Instructions for the task —
Among the entries, which lines carry the string "semicircle"? Copy every one.

Information given —
------------
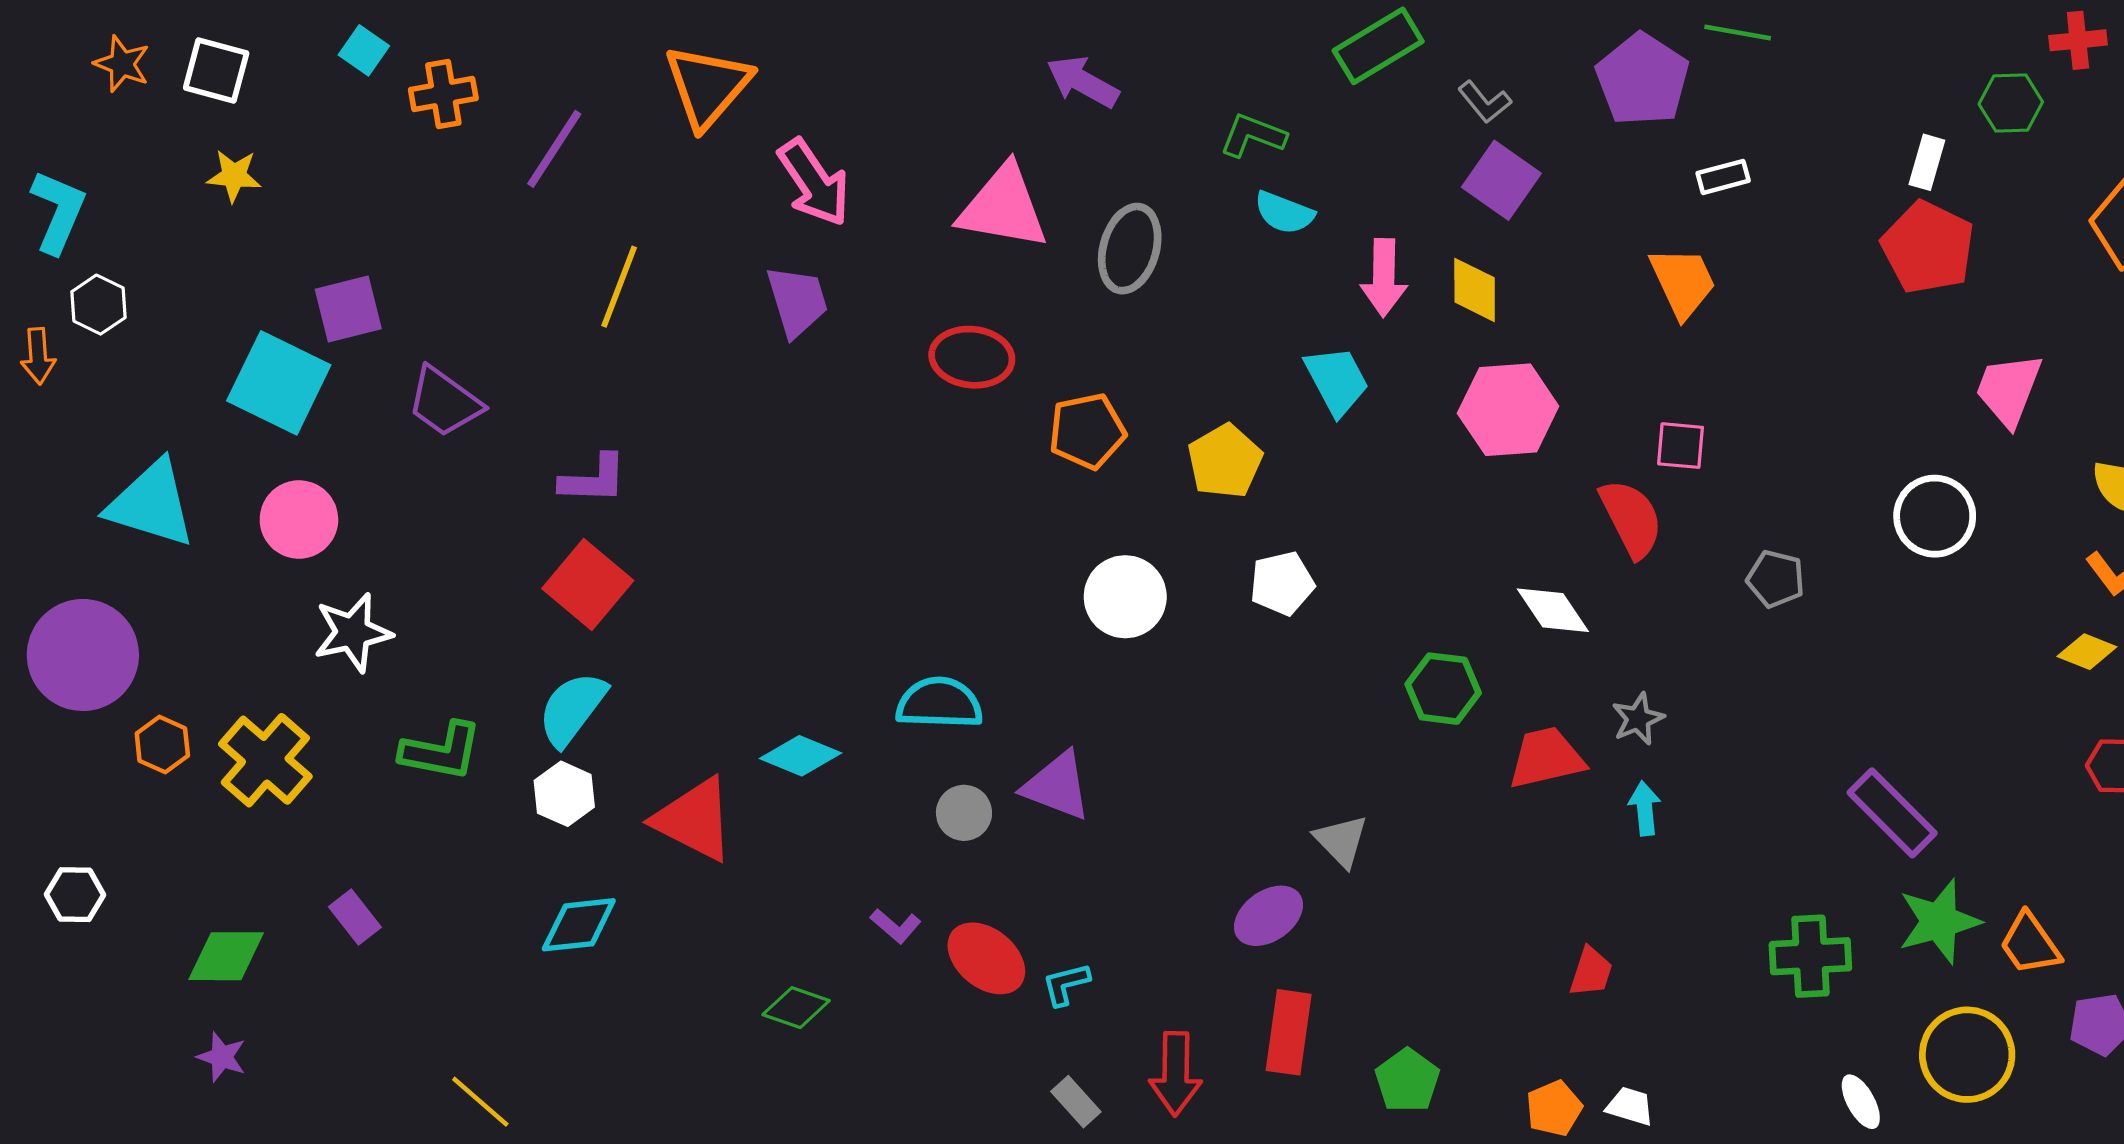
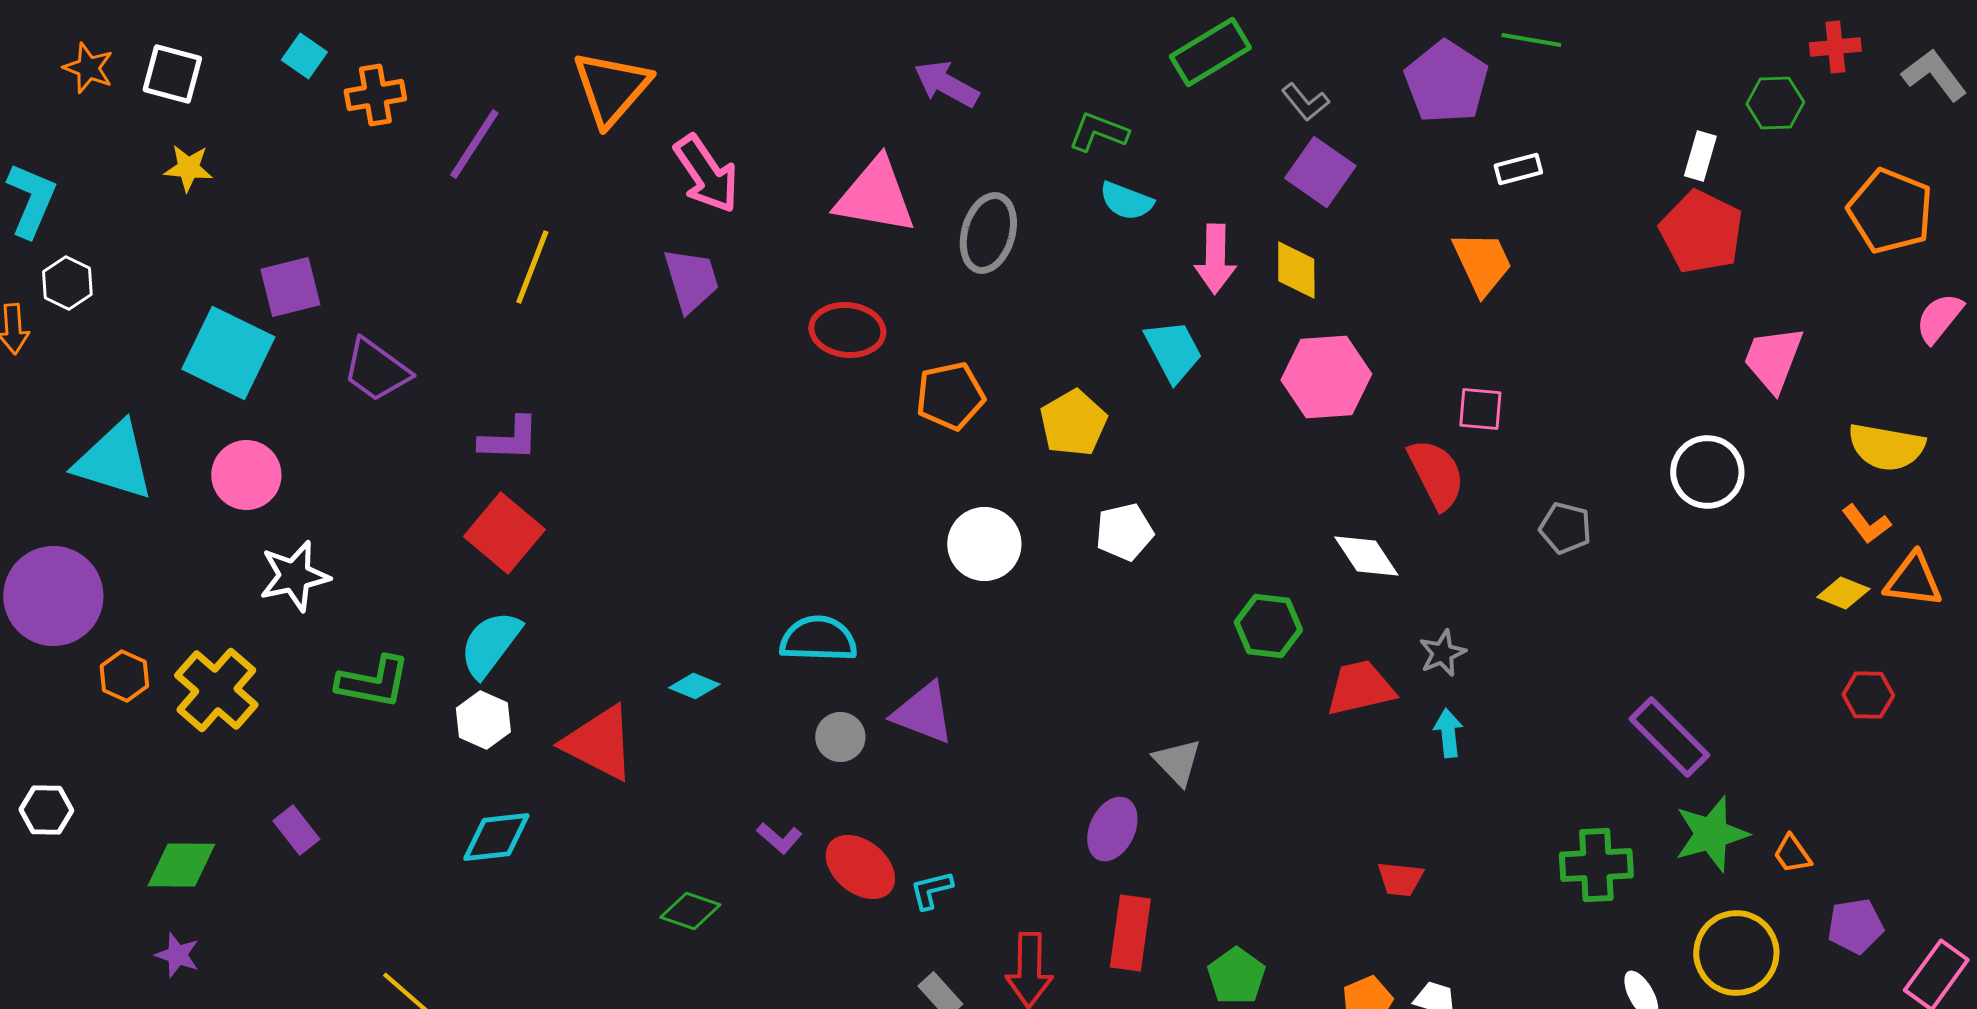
cyan diamond: (801, 756) -> (694, 686), size x0.7
purple ellipse: (1269, 916) -> (1112, 829), turned -30
orange trapezoid: (2030, 944) -> (1792, 854), size x0.7
red trapezoid: (1591, 972) -> (1400, 879), turned 78

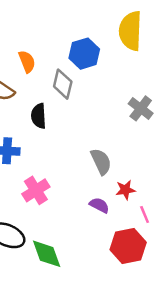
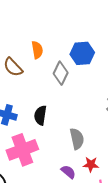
black semicircle: (39, 116) -> (40, 115), moved
pink cross: (36, 190) -> (22, 150), size x1.4

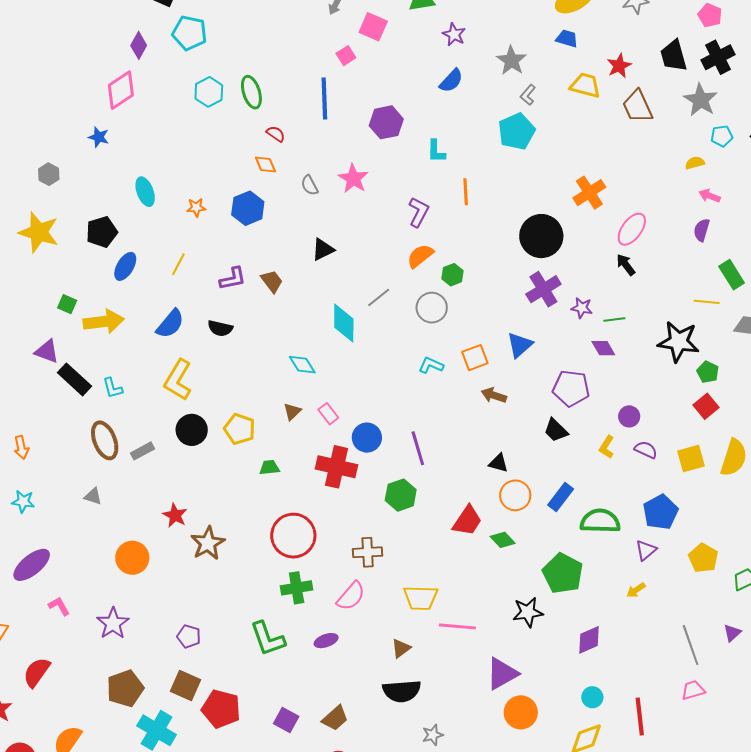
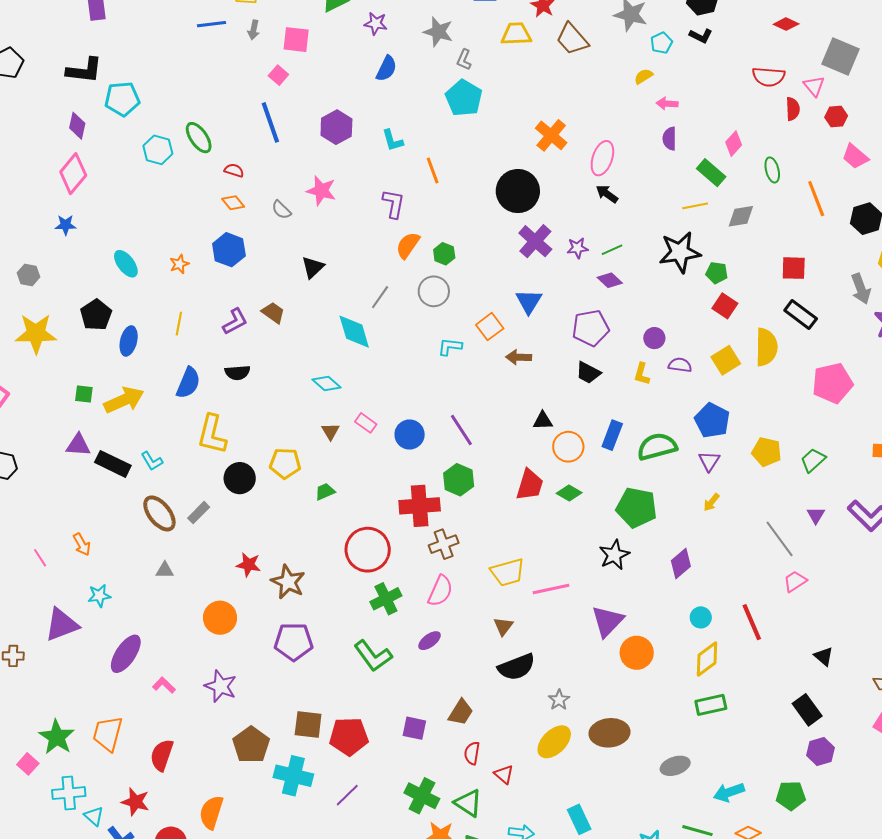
red cross: (337, 467) -> (420, 506), moved
purple pentagon: (189, 636) -> (294, 642), moved, size x1.6

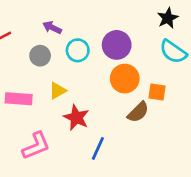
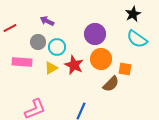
cyan circle: (78, 50) -> (57, 47), moved
pink rectangle: (19, 99) -> (22, 62), moved
red star: (76, 118) -> (74, 65), moved

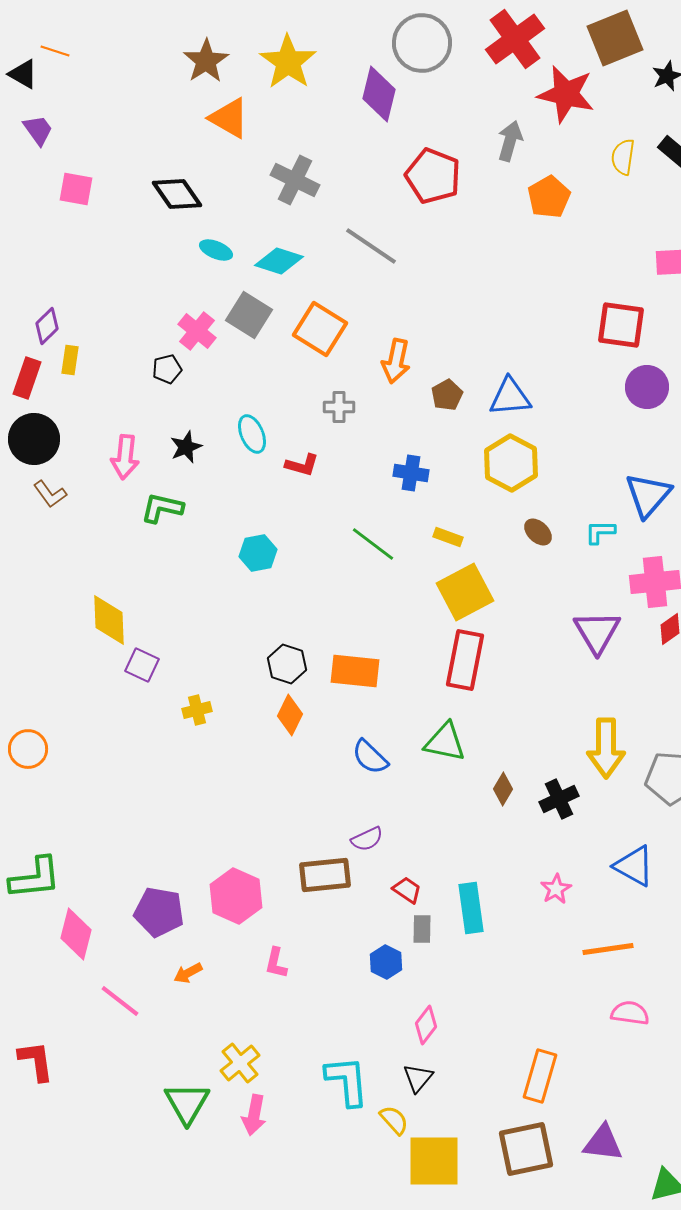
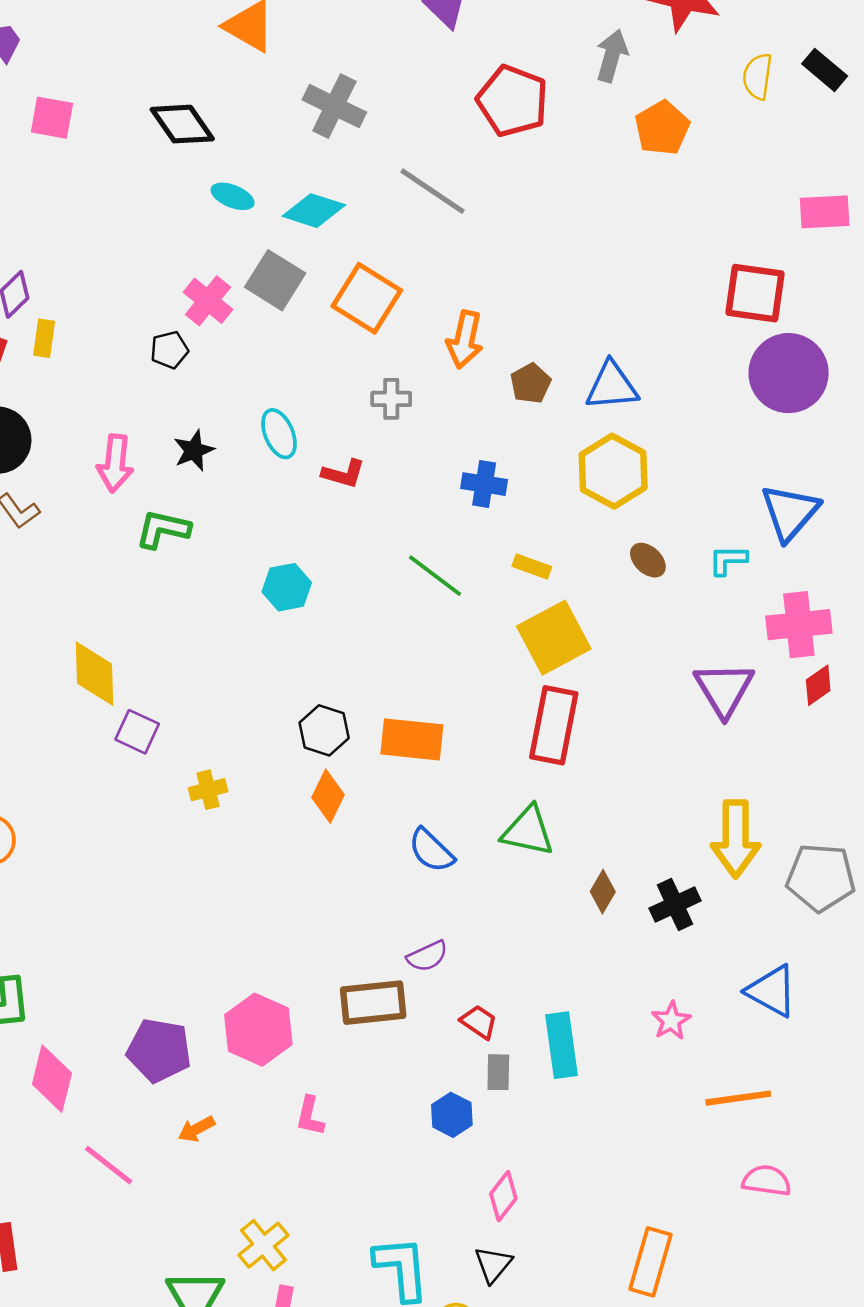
purple circle: (647, 387) -> (789, 373), size x1.4

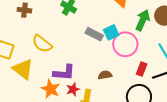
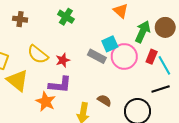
gray rectangle: (94, 34) -> (97, 56), moved
red rectangle: (142, 69) -> (152, 57), moved
brown semicircle: (105, 75) -> (104, 100), moved, turned 40
red star: (73, 89) -> (63, 60), moved

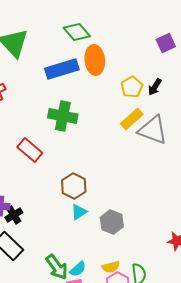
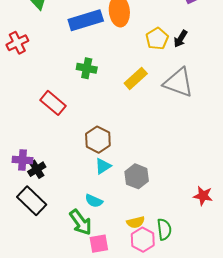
green cross: (63, 116) -> (87, 68), size x0.7
yellow rectangle: (132, 119) -> (136, 78), moved
cyan semicircle: (78, 269) -> (94, 201), moved, turned 66

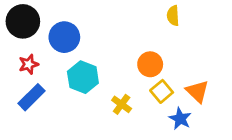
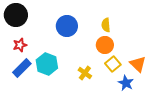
yellow semicircle: (173, 16) -> (106, 25), moved
blue circle: (64, 37) -> (67, 26), moved
cyan hexagon: (83, 77) -> (47, 64), moved

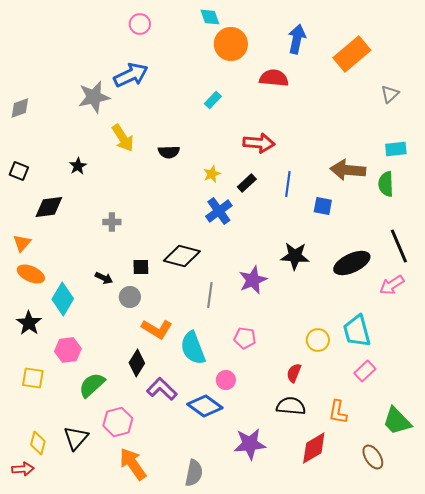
------------
Task answer —
black semicircle: (39, 116) -> (40, 115), moved
brown semicircle: (105, 75) -> (104, 100), moved, turned 40
cyan semicircle: (78, 269) -> (94, 201), moved, turned 66
yellow semicircle: (173, 16) -> (106, 25), moved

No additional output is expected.